**Records shown:**
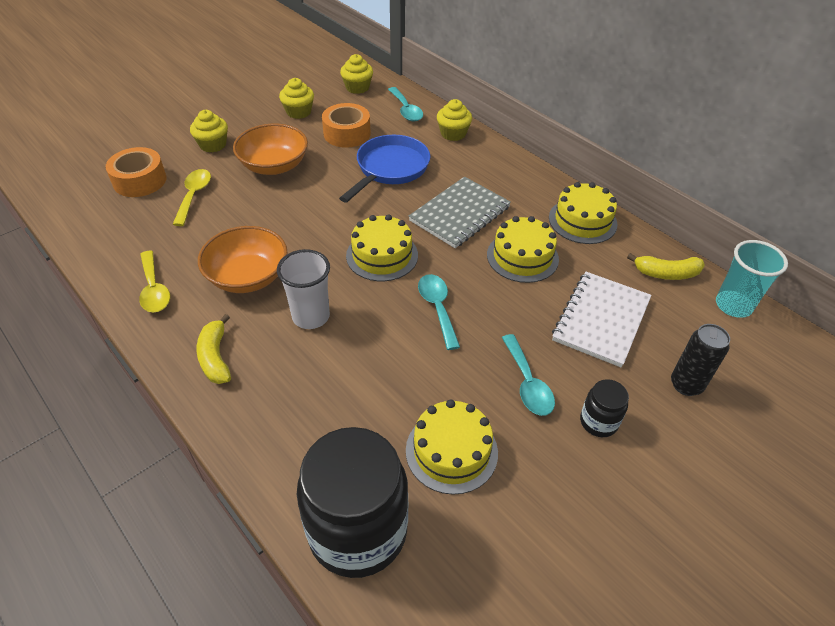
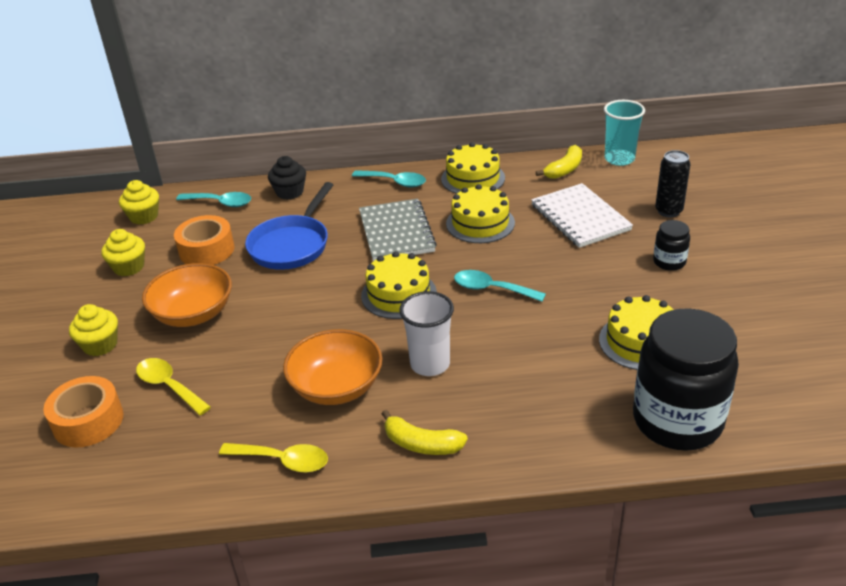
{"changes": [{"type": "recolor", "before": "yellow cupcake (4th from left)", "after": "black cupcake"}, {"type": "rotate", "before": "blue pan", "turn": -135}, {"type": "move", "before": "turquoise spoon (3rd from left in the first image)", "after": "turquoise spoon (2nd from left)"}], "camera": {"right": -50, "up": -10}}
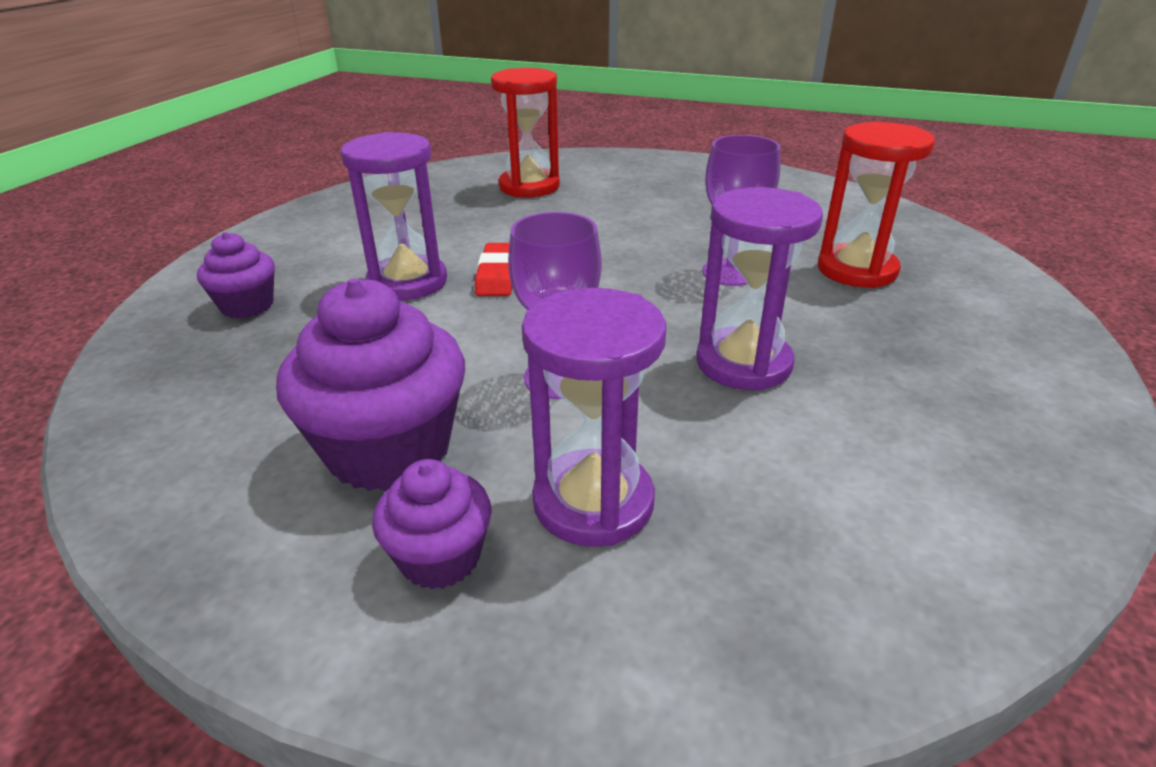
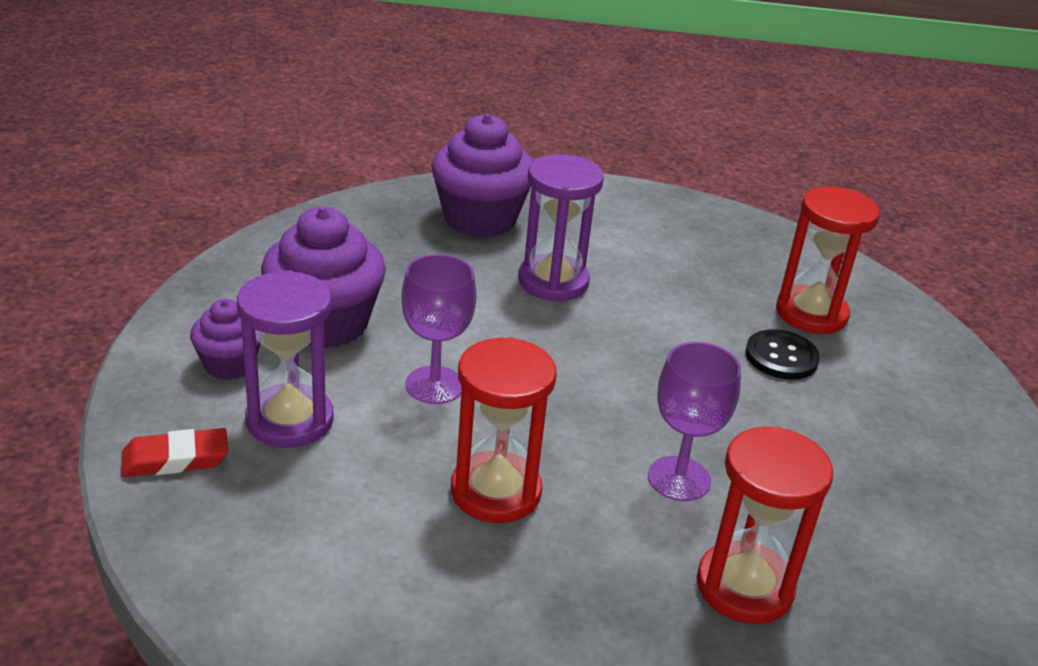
{"changes": [{"type": "recolor", "before": "purple hourglass (3rd from left)", "after": "red hourglass (1st from left)"}, {"type": "resize", "before": "purple cupcake (1st from left in the first image)", "scale": 1.8}, {"type": "move", "before": "red eraser"}, {"type": "insert", "after": "black button"}], "camera": {"right": 70, "up": 0}}
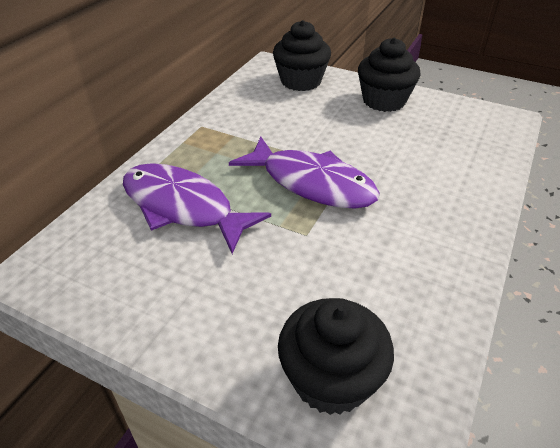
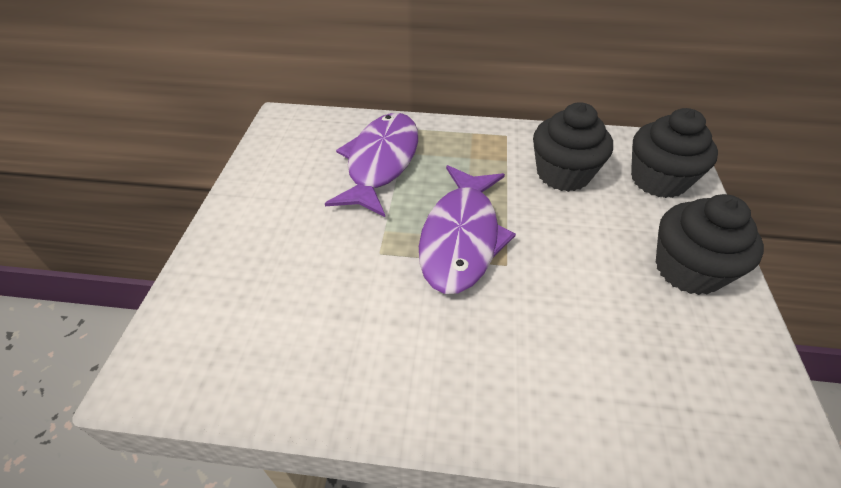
{"changes": [{"type": "move", "before": "black cupcake (2nd from left in the first image)", "after": "black cupcake (1st from left)"}], "camera": {"right": 70, "up": 5}}
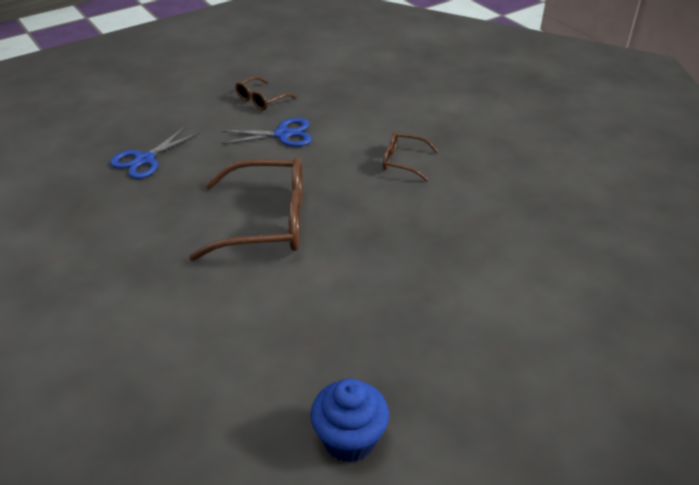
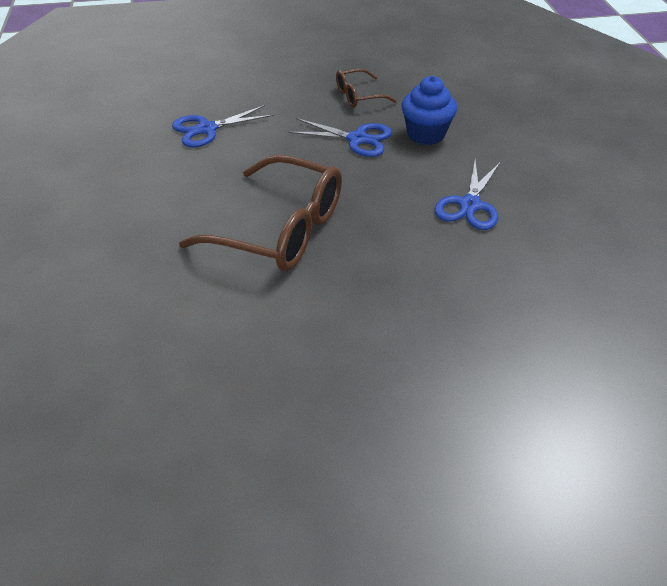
{"changes": [{"type": "replace", "before": "brown glasses (3rd from left)", "after": "blue scissors (3rd from left)"}, {"type": "move", "before": "blue cupcake"}], "camera": {"right": 25, "up": 5}}
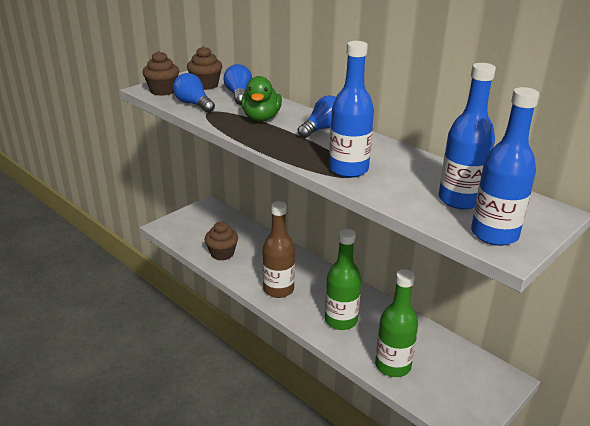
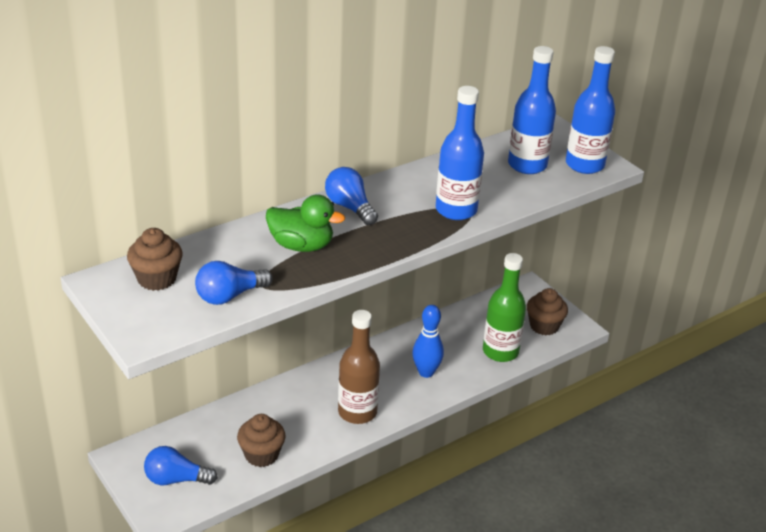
{"changes": [{"type": "move", "before": "brown cupcake (1st from left in the first image)", "after": "brown cupcake (3rd from left)"}, {"type": "move", "before": "blue light bulb (2nd from left in the first image)", "after": "blue light bulb (1st from left)"}, {"type": "replace", "before": "green bottle (1st from left)", "after": "blue bowling pin"}], "camera": {"right": -80, "up": 5}}
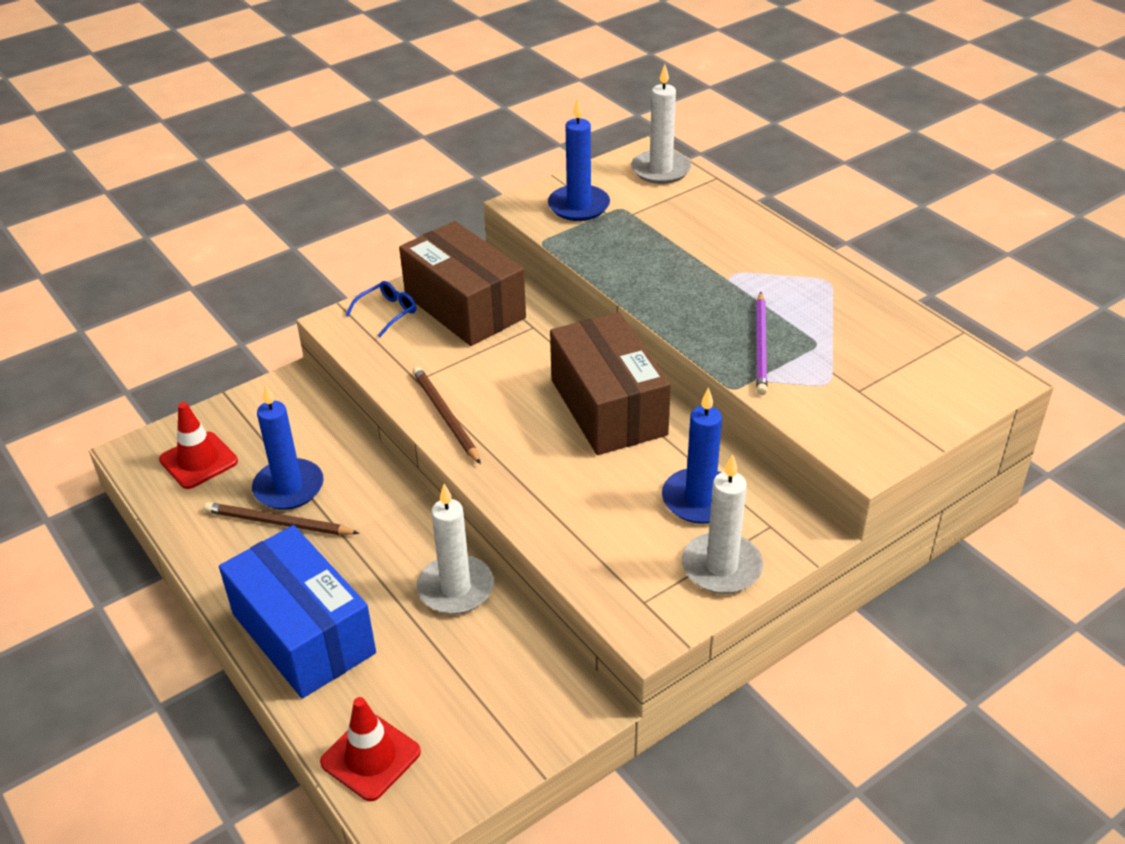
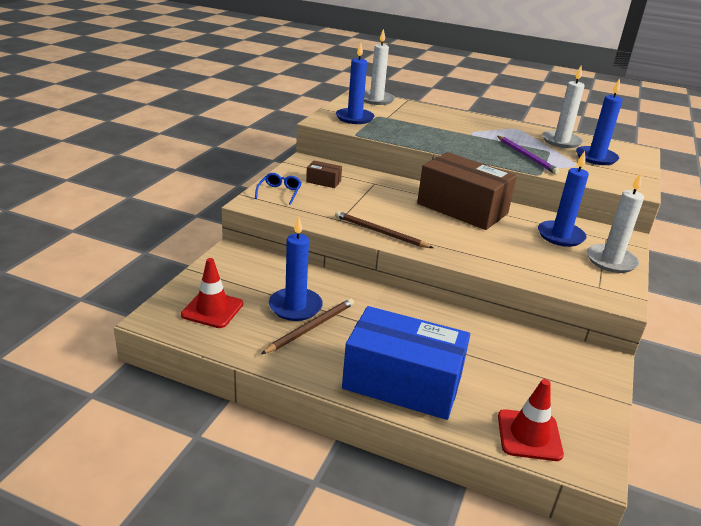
{"changes": [{"type": "resize", "before": "brown box (1st from left)", "scale": 0.41}, {"type": "move", "before": "white candle (1st from left in the first image)", "after": "white candle (2nd from left)"}, {"type": "rotate", "before": "brown pencil (1st from left)", "turn": 150}, {"type": "insert", "after": "blue candle (4th from left)"}], "camera": {"right": -35, "up": -10}}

**What needs to be done:** The response should consist of the entries above, given again exactly and free of pictures.

**Answer space:**
{"changes": [{"type": "recolor", "before": "yellow cupcake (4th from left)", "after": "black cupcake"}, {"type": "rotate", "before": "blue pan", "turn": -135}, {"type": "move", "before": "turquoise spoon (3rd from left in the first image)", "after": "turquoise spoon (2nd from left)"}], "camera": {"right": -50, "up": -10}}
{"changes": [{"type": "recolor", "before": "purple hourglass (3rd from left)", "after": "red hourglass (1st from left)"}, {"type": "resize", "before": "purple cupcake (1st from left in the first image)", "scale": 1.8}, {"type": "move", "before": "red eraser"}, {"type": "insert", "after": "black button"}], "camera": {"right": 70, "up": 0}}
{"changes": [{"type": "move", "before": "black cupcake (2nd from left in the first image)", "after": "black cupcake (1st from left)"}], "camera": {"right": 70, "up": 5}}
{"changes": [{"type": "replace", "before": "brown glasses (3rd from left)", "after": "blue scissors (3rd from left)"}, {"type": "move", "before": "blue cupcake"}], "camera": {"right": 25, "up": 5}}
{"changes": [{"type": "move", "before": "brown cupcake (1st from left in the first image)", "after": "brown cupcake (3rd from left)"}, {"type": "move", "before": "blue light bulb (2nd from left in the first image)", "after": "blue light bulb (1st from left)"}, {"type": "replace", "before": "green bottle (1st from left)", "after": "blue bowling pin"}], "camera": {"right": -80, "up": 5}}
{"changes": [{"type": "resize", "before": "brown box (1st from left)", "scale": 0.41}, {"type": "move", "before": "white candle (1st from left in the first image)", "after": "white candle (2nd from left)"}, {"type": "rotate", "before": "brown pencil (1st from left)", "turn": 150}, {"type": "insert", "after": "blue candle (4th from left)"}], "camera": {"right": -35, "up": -10}}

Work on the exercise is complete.